Dataset items
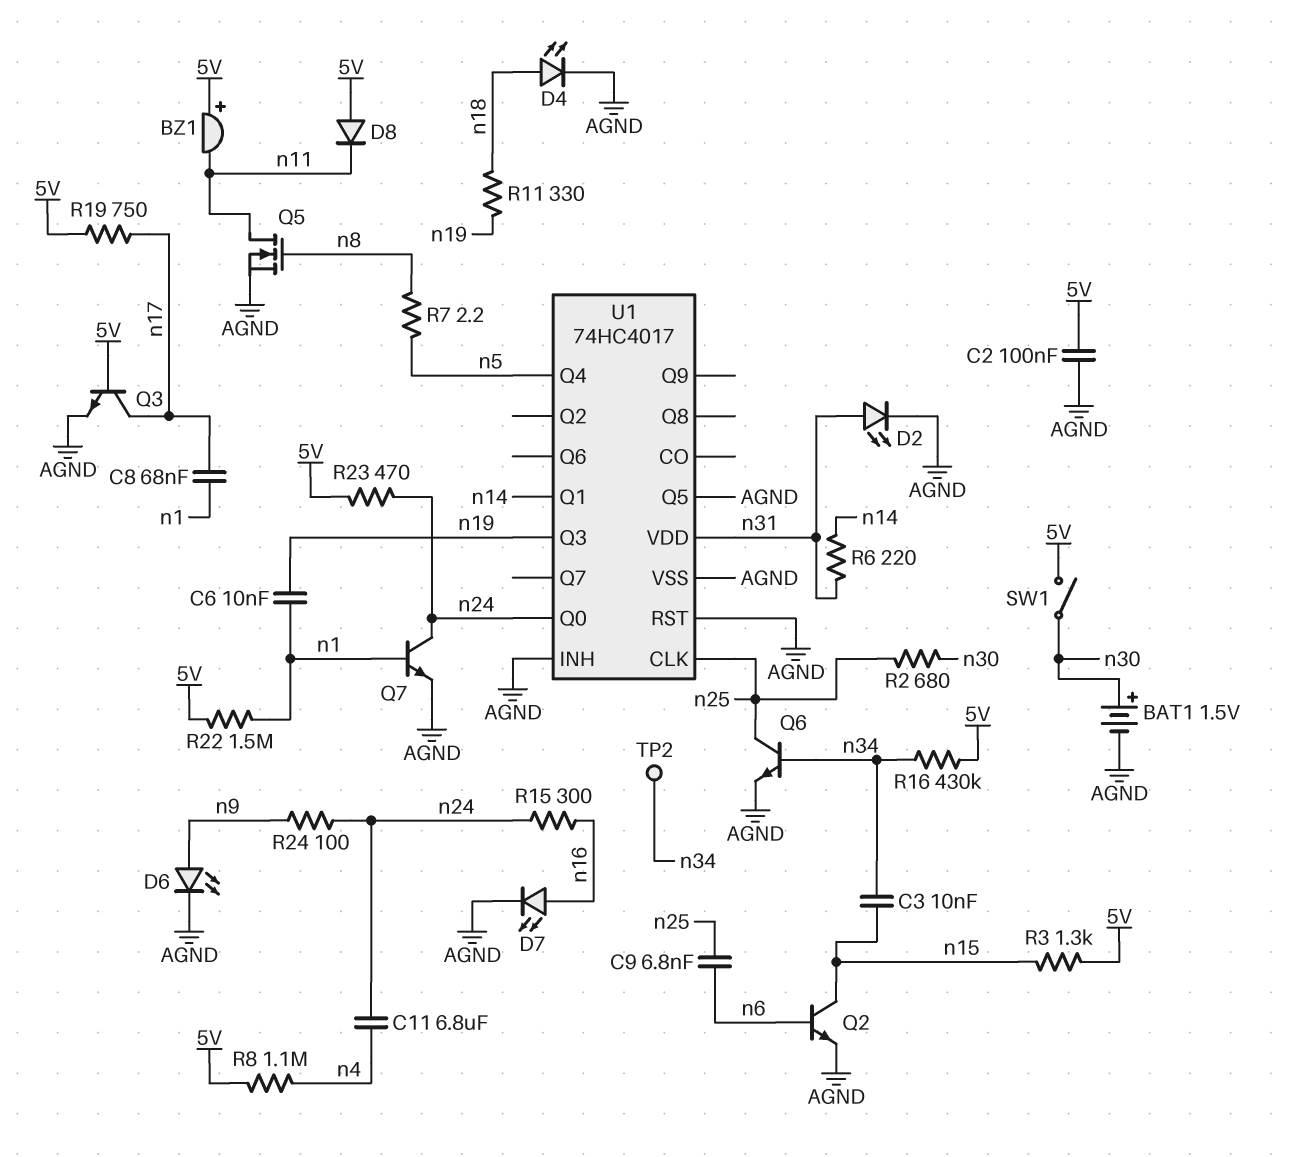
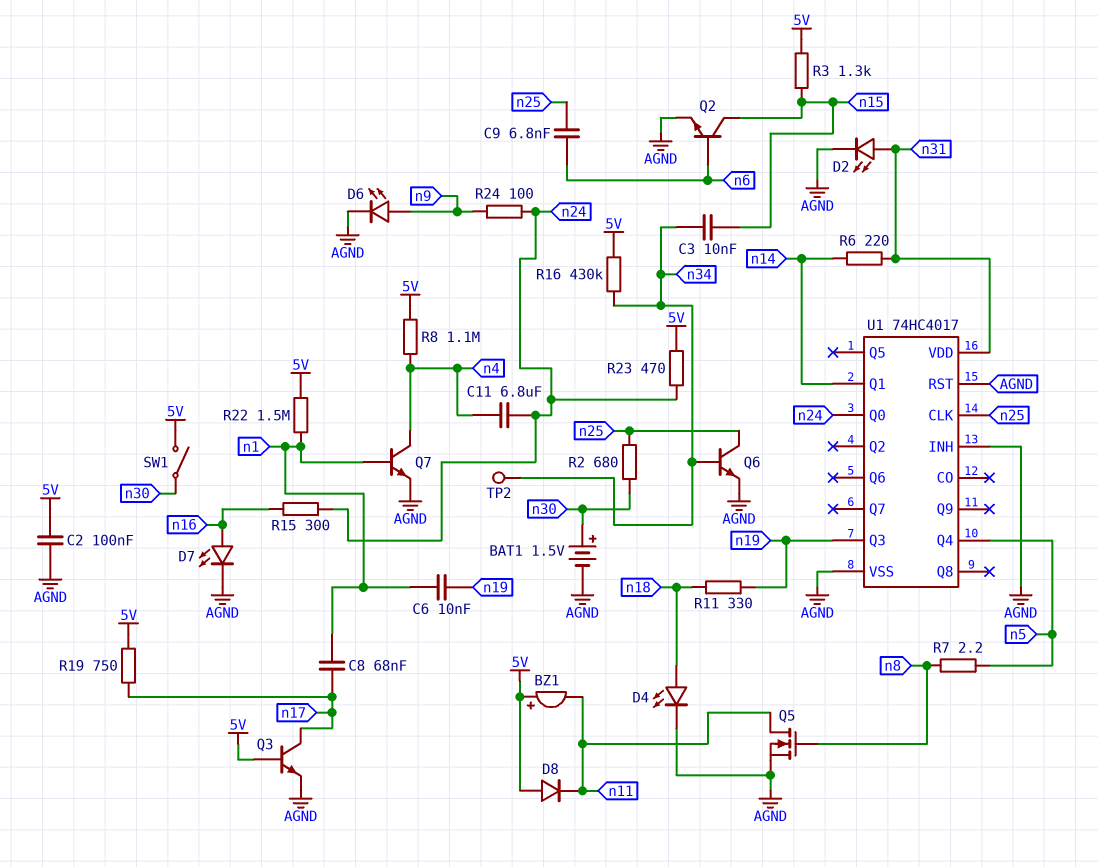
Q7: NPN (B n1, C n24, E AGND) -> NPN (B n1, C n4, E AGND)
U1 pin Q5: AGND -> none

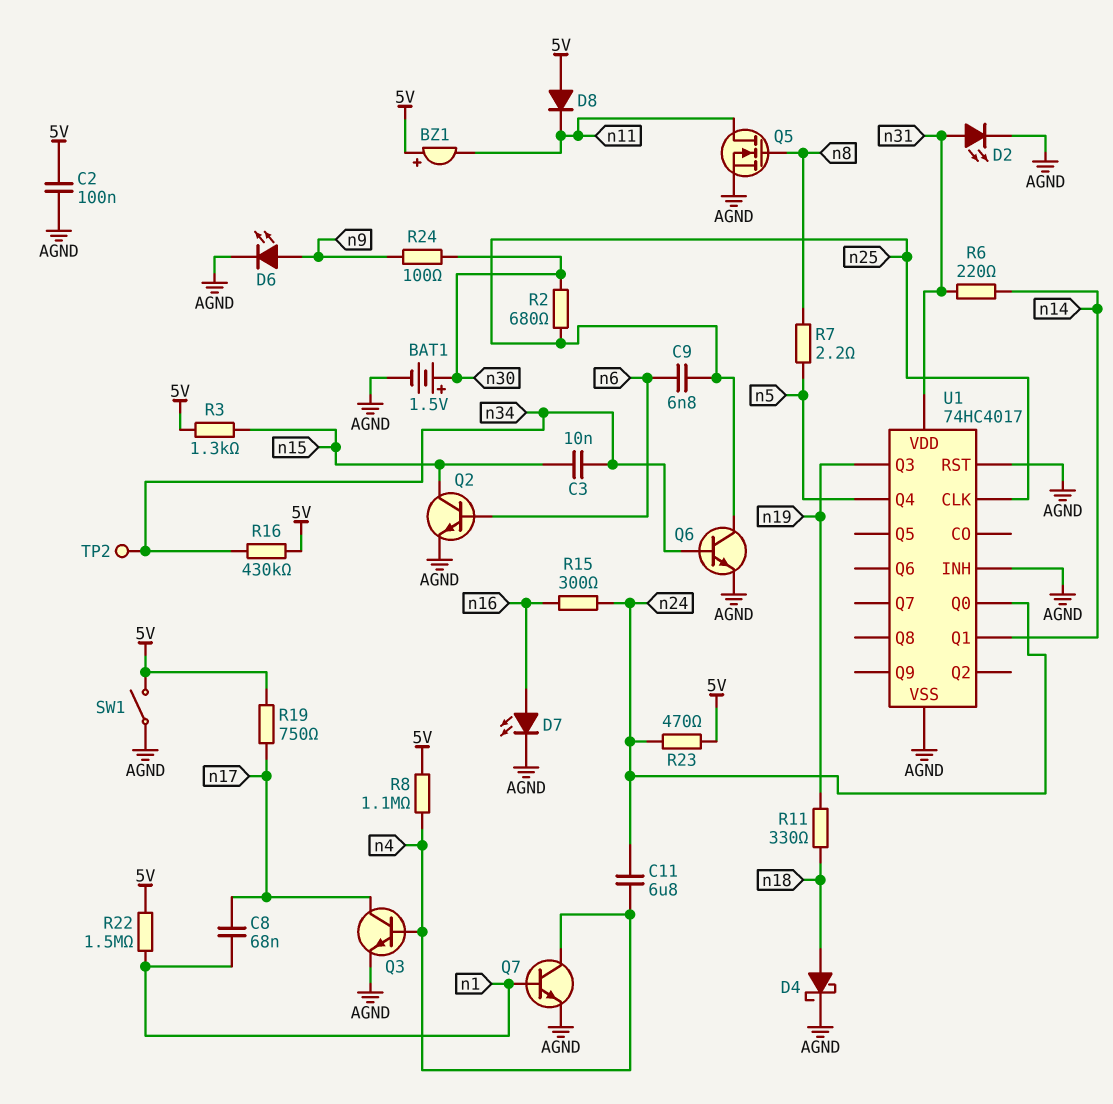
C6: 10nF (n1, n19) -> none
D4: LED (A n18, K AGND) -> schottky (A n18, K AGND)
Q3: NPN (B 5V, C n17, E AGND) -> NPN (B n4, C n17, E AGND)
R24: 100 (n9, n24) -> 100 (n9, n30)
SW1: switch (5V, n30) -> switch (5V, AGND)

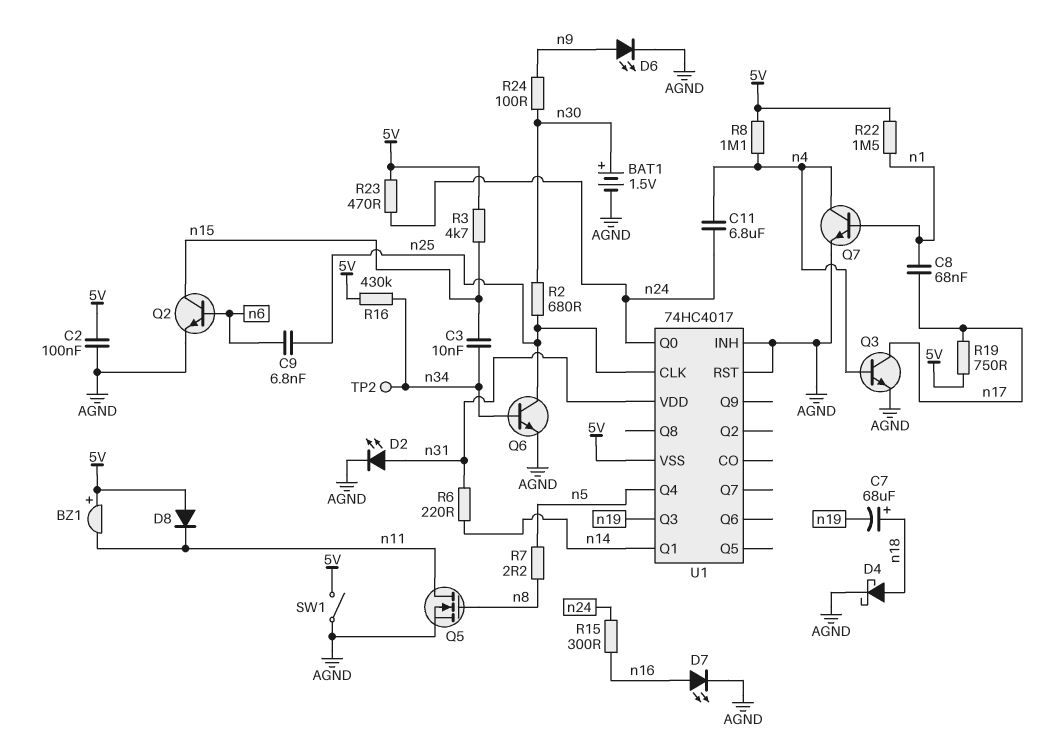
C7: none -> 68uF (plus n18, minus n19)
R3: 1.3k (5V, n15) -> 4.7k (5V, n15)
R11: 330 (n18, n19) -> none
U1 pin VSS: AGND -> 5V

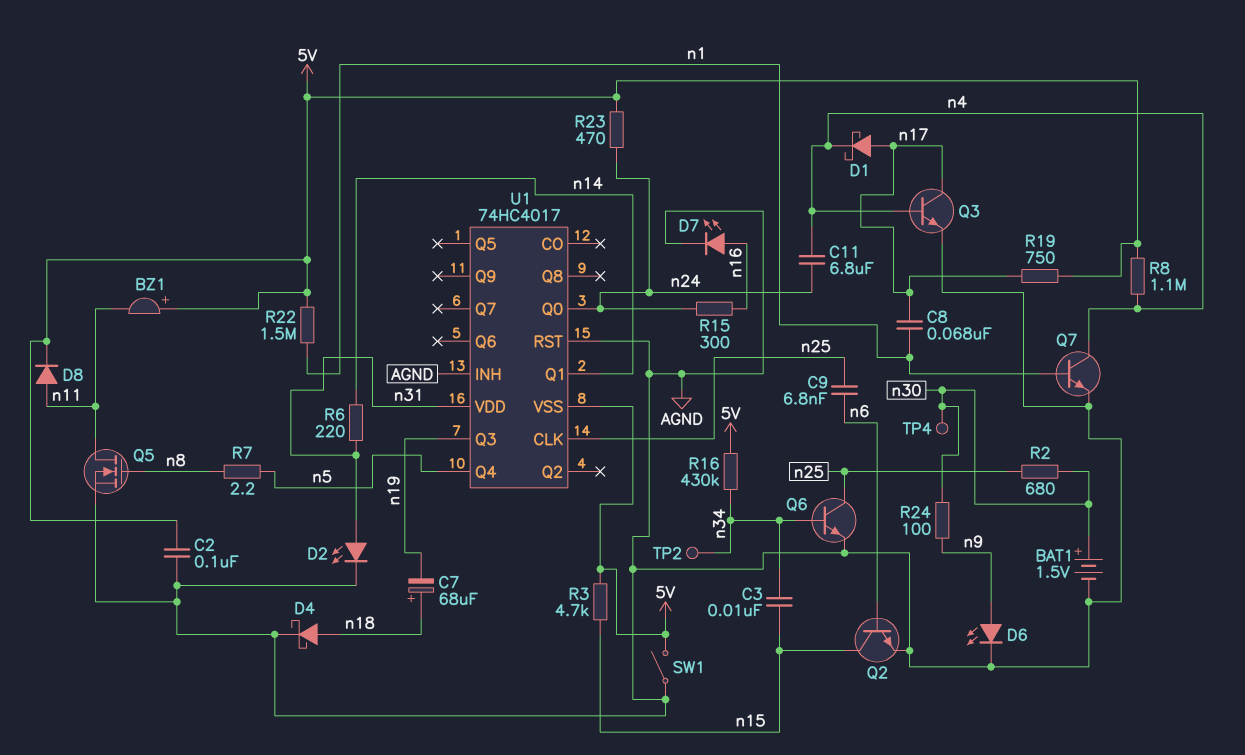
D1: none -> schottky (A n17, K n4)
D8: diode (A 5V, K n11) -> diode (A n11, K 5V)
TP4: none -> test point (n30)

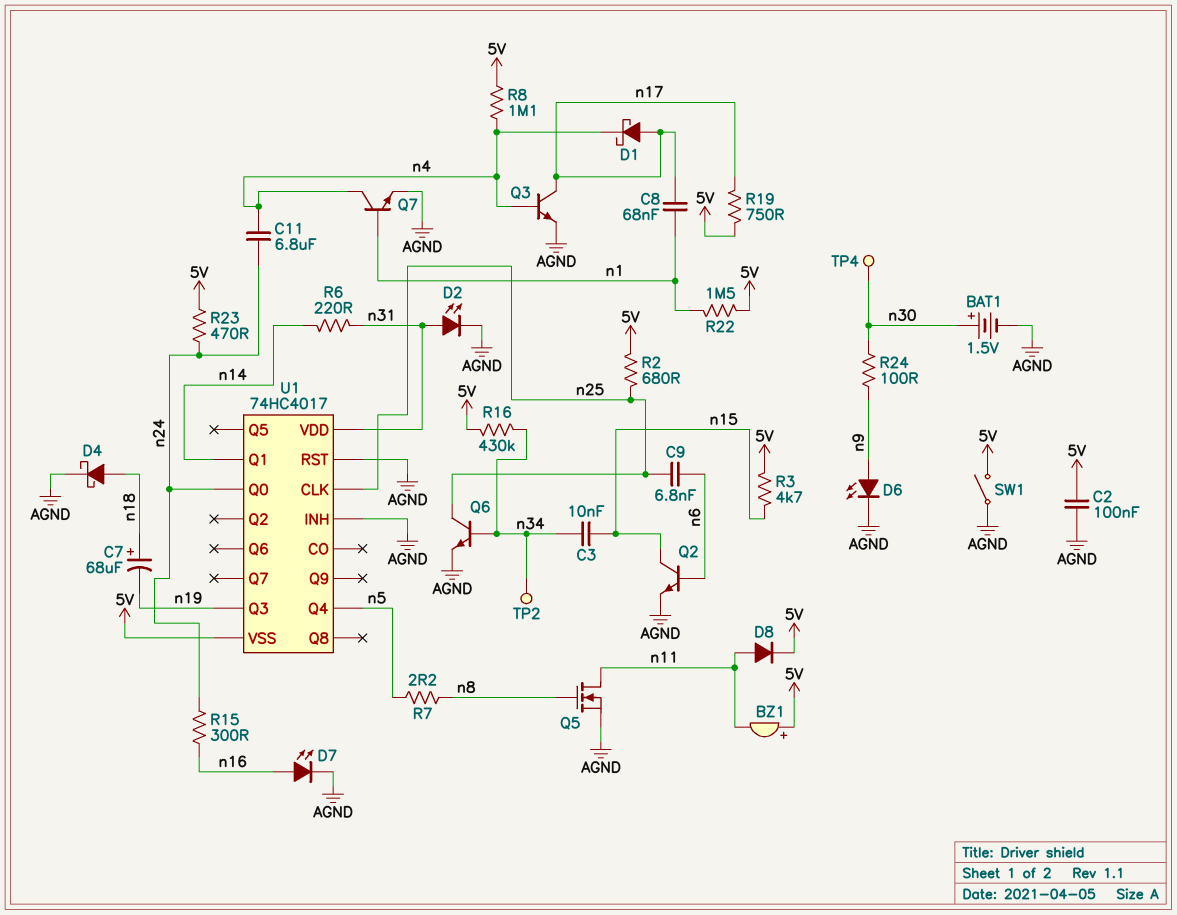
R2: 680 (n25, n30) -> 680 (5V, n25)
* * *
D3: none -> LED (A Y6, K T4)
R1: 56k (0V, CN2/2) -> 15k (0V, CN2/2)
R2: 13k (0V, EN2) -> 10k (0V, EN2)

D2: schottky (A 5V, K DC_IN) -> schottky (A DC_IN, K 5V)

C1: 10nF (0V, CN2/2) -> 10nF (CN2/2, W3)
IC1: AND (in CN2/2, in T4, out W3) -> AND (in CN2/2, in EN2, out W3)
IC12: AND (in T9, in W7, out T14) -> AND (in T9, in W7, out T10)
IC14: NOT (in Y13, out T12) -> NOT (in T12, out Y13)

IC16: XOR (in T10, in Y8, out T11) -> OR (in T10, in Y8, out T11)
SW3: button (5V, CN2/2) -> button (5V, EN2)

EXERCISE REQUIREMENTS
From the line holding "C7: none -> 68uF (plus n18, minus n19)" to the line holding "R2: 680 (n25, n30) -> 680 (5V, n25)", both included, retype the entries above exactly and drop the pictures.

RESULT FOR THIS TASK
C7: none -> 68uF (plus n18, minus n19)
R3: 1.3k (5V, n15) -> 4.7k (5V, n15)
R11: 330 (n18, n19) -> none
U1 pin VSS: AGND -> 5V

D1: none -> schottky (A n17, K n4)
D8: diode (A 5V, K n11) -> diode (A n11, K 5V)
TP4: none -> test point (n30)

R2: 680 (n25, n30) -> 680 (5V, n25)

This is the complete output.